Provided entries:
+ + + + + + +

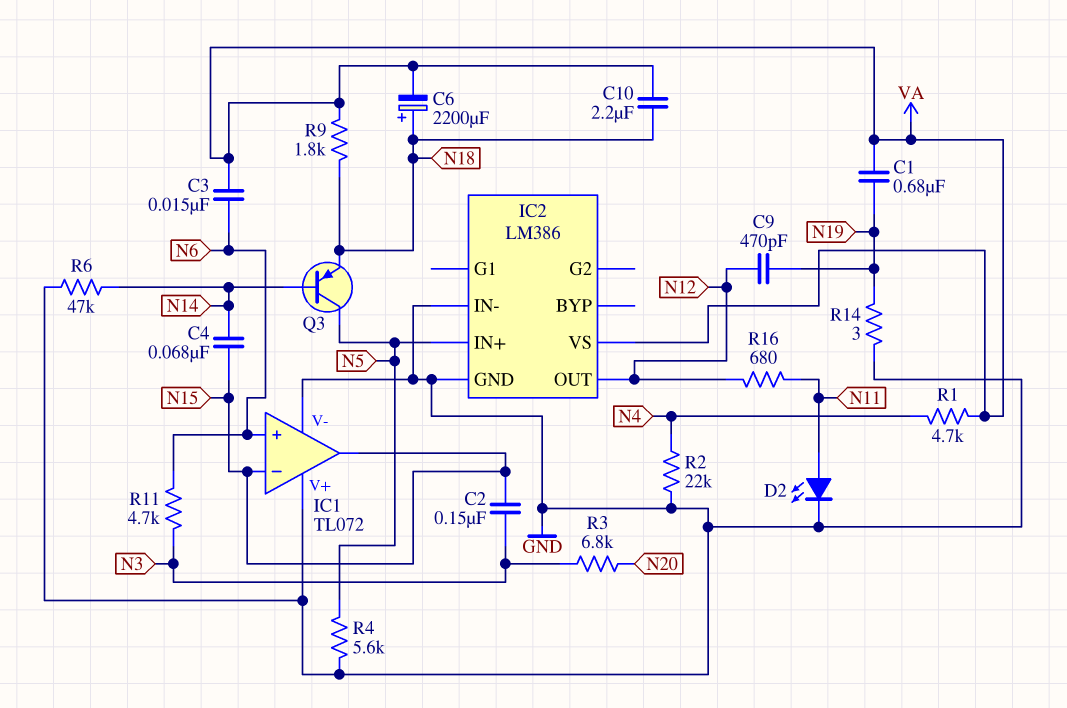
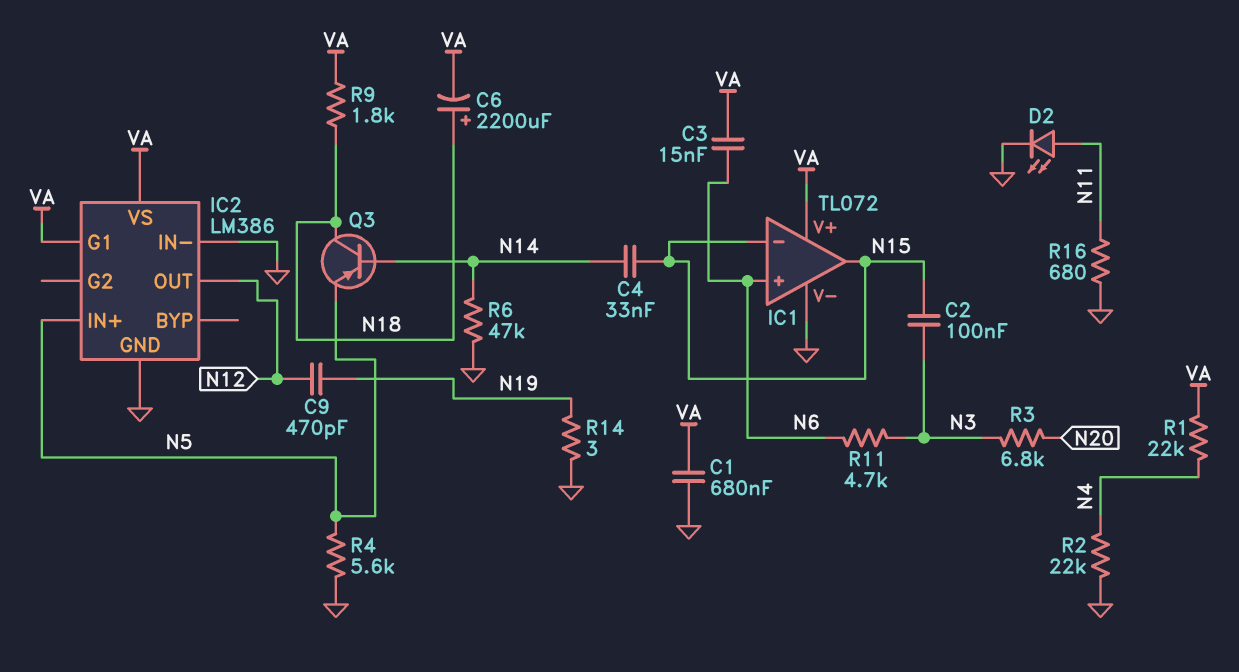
C1: 680nF (N19, VA) -> 680nF (GND, VA)
C2: 150nF (N3, N15) -> 100nF (N3, N15)
C4: 68nF (N14, N15) -> 33nF (N14, N15)
C10: 2.2uF (N18, VA) -> none
IC1 pin V+: GND -> VA
IC2 pin G1: none -> VA
Q3: PNP (B N14, C N5, E N18) -> PNP (B N14, C N18, E N5)
R1: 4.7k (N4, VA) -> 22k (N4, VA)
R16: 680 (N11, N12) -> 680 (GND, N11)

+ + + + + + +

Leave out every line before the one containing "C10: 2.2uF (N18, VA) -> none". Transcribe that line and all lines after it through the end of the data above, exactly.

Result of this task:
C10: 2.2uF (N18, VA) -> none
IC1 pin V+: GND -> VA
IC2 pin G1: none -> VA
Q3: PNP (B N14, C N5, E N18) -> PNP (B N14, C N18, E N5)
R1: 4.7k (N4, VA) -> 22k (N4, VA)
R16: 680 (N11, N12) -> 680 (GND, N11)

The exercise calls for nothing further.